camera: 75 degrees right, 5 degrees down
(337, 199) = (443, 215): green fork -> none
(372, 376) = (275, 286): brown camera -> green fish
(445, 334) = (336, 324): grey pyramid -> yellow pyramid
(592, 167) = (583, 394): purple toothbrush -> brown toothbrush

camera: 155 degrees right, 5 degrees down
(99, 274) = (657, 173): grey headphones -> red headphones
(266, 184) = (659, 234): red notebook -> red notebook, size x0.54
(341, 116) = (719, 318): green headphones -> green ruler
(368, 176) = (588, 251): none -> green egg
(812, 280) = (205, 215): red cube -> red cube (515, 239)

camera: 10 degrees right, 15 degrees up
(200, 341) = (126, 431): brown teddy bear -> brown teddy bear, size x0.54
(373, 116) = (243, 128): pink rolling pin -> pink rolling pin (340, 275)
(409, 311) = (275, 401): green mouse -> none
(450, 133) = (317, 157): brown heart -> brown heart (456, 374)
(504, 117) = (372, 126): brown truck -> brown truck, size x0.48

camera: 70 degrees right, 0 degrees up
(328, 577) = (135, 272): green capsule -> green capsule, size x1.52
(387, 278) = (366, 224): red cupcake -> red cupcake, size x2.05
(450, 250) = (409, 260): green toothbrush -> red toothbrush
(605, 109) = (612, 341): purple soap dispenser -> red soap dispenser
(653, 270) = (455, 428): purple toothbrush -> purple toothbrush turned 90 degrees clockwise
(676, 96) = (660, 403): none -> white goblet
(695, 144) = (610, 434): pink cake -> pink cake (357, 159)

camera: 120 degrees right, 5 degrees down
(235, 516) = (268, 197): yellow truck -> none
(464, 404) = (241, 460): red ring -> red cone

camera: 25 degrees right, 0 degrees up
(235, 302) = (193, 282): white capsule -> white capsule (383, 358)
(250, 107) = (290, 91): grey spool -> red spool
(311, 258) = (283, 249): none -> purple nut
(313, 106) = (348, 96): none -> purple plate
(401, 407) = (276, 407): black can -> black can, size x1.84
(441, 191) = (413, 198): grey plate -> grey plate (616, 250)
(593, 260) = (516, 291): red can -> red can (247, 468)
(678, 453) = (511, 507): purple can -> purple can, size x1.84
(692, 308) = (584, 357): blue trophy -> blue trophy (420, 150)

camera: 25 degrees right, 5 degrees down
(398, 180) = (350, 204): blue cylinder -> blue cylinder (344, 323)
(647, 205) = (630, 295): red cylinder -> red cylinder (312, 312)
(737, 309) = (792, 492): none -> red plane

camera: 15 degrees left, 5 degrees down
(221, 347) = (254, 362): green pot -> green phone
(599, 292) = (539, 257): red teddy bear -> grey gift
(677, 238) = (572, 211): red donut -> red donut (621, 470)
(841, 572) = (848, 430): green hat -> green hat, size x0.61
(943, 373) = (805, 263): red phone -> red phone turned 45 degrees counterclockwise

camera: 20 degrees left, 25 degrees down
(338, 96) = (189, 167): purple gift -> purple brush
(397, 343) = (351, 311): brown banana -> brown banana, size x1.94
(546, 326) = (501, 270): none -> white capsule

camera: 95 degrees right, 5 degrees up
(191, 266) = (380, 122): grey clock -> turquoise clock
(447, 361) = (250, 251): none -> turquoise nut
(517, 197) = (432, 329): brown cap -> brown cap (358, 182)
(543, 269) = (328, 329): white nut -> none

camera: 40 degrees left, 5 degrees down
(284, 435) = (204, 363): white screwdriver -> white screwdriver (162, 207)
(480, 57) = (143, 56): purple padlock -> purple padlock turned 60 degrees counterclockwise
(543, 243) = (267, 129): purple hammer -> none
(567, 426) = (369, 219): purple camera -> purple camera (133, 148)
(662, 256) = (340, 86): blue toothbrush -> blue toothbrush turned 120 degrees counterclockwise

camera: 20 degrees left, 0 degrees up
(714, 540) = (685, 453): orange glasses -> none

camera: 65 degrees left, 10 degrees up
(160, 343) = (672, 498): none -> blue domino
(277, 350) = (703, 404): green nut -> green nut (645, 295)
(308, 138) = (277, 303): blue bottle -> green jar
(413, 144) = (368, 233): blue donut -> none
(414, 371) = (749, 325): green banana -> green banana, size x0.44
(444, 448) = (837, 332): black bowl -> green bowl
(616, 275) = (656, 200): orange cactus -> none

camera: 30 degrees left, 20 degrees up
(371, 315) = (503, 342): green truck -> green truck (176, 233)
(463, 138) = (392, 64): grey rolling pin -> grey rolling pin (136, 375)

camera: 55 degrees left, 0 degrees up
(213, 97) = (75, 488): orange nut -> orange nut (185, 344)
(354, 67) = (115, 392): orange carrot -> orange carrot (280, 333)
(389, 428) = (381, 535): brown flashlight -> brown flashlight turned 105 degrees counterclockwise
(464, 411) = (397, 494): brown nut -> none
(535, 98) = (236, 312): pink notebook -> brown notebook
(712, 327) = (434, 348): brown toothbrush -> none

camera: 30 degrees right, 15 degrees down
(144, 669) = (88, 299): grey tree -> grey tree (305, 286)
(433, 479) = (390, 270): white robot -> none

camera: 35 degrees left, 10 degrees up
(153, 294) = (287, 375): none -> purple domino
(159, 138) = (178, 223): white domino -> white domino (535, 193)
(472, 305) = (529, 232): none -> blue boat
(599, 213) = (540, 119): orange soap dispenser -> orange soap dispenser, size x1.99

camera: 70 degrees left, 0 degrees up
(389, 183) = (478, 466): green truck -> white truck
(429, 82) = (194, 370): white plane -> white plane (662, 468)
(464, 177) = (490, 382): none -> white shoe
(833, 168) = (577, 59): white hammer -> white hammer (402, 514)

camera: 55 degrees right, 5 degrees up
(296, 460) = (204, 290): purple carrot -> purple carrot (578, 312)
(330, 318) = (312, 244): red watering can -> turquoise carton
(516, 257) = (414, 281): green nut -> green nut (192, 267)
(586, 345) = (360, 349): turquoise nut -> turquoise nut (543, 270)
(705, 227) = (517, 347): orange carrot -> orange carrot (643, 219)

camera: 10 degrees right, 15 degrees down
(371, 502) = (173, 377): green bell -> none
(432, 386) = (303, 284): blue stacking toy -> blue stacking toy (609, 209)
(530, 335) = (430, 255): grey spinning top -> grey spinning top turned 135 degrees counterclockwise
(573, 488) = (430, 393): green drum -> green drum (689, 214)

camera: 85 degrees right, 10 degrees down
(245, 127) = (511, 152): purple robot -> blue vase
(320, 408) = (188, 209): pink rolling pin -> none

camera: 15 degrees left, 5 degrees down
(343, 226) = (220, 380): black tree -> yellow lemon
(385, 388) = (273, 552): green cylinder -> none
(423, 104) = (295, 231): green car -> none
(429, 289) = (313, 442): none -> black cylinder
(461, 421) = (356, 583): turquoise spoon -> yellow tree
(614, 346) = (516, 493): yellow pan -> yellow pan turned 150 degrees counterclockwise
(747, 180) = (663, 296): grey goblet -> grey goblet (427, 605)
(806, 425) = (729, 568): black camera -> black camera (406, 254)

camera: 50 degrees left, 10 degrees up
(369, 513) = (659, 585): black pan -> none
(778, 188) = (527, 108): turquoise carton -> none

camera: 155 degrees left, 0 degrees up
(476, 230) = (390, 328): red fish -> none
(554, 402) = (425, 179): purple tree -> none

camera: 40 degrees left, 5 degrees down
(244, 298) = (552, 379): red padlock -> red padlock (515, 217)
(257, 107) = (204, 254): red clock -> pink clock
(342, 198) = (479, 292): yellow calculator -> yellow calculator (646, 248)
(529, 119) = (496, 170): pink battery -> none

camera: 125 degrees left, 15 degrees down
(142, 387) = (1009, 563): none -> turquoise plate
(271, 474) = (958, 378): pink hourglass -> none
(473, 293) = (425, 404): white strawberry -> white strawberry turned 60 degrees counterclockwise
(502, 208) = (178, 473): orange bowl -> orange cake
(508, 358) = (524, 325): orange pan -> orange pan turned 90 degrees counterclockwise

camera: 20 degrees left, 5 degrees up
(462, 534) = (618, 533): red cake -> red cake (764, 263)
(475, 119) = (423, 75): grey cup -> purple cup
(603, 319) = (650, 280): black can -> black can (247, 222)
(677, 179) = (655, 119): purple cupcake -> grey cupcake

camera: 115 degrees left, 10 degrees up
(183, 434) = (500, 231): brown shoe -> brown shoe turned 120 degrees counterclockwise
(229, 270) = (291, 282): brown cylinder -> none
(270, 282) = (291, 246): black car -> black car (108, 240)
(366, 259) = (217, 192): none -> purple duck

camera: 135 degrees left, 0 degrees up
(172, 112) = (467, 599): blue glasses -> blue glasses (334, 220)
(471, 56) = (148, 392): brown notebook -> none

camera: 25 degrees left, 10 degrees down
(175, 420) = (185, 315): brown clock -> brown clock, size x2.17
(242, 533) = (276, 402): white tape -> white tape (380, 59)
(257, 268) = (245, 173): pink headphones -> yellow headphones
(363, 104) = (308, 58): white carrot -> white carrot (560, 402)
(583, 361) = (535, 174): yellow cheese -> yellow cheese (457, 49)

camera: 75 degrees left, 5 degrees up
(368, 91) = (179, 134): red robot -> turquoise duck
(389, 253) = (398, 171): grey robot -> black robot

- - - - - - -

Retype only this portion of the data above: the line containing "(567, 426) = (369, 219): purple", the line containing "camera: 35 degrees left, 10 degrees up", and all lines between them, exactly.

(567, 426) = (369, 219): purple camera -> purple camera (133, 148)
(662, 256) = (340, 86): blue toothbrush -> blue toothbrush turned 120 degrees counterclockwise

camera: 20 degrees left, 0 degrees up
(714, 540) = (685, 453): orange glasses -> none

camera: 65 degrees left, 10 degrees up
(160, 343) = (672, 498): none -> blue domino
(277, 350) = (703, 404): green nut -> green nut (645, 295)
(308, 138) = (277, 303): blue bottle -> green jar
(413, 144) = (368, 233): blue donut -> none
(414, 371) = (749, 325): green banana -> green banana, size x0.44
(444, 448) = (837, 332): black bowl -> green bowl
(616, 275) = (656, 200): orange cactus -> none

camera: 30 degrees left, 20 degrees up
(371, 315) = (503, 342): green truck -> green truck (176, 233)
(463, 138) = (392, 64): grey rolling pin -> grey rolling pin (136, 375)

camera: 55 degrees left, 0 degrees up
(213, 97) = (75, 488): orange nut -> orange nut (185, 344)
(354, 67) = (115, 392): orange carrot -> orange carrot (280, 333)
(389, 428) = (381, 535): brown flashlight -> brown flashlight turned 105 degrees counterclockwise
(464, 411) = (397, 494): brown nut -> none
(535, 98) = (236, 312): pink notebook -> brown notebook
(712, 327) = (434, 348): brown toothbrush -> none

camera: 30 degrees right, 15 degrees down
(144, 669) = (88, 299): grey tree -> grey tree (305, 286)
(433, 479) = (390, 270): white robot -> none

camera: 35 degrees left, 10 degrees up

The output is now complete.